Object transformation records
+--

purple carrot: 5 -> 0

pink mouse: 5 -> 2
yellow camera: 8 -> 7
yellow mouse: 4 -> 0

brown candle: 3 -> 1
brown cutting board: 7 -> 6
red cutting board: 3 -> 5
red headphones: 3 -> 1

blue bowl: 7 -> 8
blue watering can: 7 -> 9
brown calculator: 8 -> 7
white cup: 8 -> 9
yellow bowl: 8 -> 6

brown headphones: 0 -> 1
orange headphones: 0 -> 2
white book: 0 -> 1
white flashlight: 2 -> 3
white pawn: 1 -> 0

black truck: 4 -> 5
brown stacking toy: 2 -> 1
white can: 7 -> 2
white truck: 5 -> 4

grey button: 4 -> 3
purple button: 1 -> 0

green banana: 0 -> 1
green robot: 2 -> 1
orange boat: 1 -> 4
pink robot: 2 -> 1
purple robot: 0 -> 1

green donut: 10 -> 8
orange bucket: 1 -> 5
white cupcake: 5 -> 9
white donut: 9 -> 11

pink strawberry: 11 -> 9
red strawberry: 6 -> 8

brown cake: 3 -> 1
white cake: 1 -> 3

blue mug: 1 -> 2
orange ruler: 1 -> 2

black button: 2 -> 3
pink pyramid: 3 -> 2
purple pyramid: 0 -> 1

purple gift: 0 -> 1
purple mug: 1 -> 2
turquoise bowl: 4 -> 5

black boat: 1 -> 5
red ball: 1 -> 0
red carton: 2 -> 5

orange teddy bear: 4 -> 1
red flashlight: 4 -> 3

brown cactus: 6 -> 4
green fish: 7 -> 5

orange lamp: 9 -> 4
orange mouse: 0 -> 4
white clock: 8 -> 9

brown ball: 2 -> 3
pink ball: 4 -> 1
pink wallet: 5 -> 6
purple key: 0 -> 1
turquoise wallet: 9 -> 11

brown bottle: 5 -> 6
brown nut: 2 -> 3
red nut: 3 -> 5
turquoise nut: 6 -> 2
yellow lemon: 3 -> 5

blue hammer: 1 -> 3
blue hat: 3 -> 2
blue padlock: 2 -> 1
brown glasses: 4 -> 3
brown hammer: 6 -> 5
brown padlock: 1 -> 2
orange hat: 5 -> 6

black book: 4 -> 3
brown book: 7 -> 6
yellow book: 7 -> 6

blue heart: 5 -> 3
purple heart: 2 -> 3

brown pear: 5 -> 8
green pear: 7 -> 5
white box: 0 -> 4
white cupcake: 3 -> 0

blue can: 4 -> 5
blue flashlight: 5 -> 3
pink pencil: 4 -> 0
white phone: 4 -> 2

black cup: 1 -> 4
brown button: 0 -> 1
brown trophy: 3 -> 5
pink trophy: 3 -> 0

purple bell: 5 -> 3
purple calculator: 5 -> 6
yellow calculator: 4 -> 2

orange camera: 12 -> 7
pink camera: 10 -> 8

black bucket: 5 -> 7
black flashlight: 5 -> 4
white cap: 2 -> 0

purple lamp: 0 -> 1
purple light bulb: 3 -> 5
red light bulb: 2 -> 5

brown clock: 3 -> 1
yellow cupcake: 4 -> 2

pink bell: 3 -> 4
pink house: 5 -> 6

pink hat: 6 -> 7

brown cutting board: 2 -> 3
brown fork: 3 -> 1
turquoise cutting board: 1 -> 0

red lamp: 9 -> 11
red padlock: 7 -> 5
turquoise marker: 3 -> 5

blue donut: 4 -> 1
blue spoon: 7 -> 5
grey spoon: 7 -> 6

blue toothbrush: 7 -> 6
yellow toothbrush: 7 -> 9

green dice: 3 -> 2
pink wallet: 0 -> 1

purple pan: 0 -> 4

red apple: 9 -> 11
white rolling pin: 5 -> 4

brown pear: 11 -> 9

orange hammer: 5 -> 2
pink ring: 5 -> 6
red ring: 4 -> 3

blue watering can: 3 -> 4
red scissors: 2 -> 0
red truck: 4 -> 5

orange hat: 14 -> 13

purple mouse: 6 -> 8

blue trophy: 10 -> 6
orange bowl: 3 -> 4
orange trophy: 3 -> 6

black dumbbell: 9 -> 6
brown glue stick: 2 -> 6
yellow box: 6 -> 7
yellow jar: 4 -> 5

+--

_Work request_
From the line containing "purple bell: 5 -> 3" to the last line above, repeat every line exactly and nothing else.

_Answer section_
purple bell: 5 -> 3
purple calculator: 5 -> 6
yellow calculator: 4 -> 2

orange camera: 12 -> 7
pink camera: 10 -> 8

black bucket: 5 -> 7
black flashlight: 5 -> 4
white cap: 2 -> 0

purple lamp: 0 -> 1
purple light bulb: 3 -> 5
red light bulb: 2 -> 5

brown clock: 3 -> 1
yellow cupcake: 4 -> 2

pink bell: 3 -> 4
pink house: 5 -> 6

pink hat: 6 -> 7

brown cutting board: 2 -> 3
brown fork: 3 -> 1
turquoise cutting board: 1 -> 0

red lamp: 9 -> 11
red padlock: 7 -> 5
turquoise marker: 3 -> 5

blue donut: 4 -> 1
blue spoon: 7 -> 5
grey spoon: 7 -> 6

blue toothbrush: 7 -> 6
yellow toothbrush: 7 -> 9

green dice: 3 -> 2
pink wallet: 0 -> 1

purple pan: 0 -> 4

red apple: 9 -> 11
white rolling pin: 5 -> 4

brown pear: 11 -> 9

orange hammer: 5 -> 2
pink ring: 5 -> 6
red ring: 4 -> 3

blue watering can: 3 -> 4
red scissors: 2 -> 0
red truck: 4 -> 5

orange hat: 14 -> 13

purple mouse: 6 -> 8

blue trophy: 10 -> 6
orange bowl: 3 -> 4
orange trophy: 3 -> 6

black dumbbell: 9 -> 6
brown glue stick: 2 -> 6
yellow box: 6 -> 7
yellow jar: 4 -> 5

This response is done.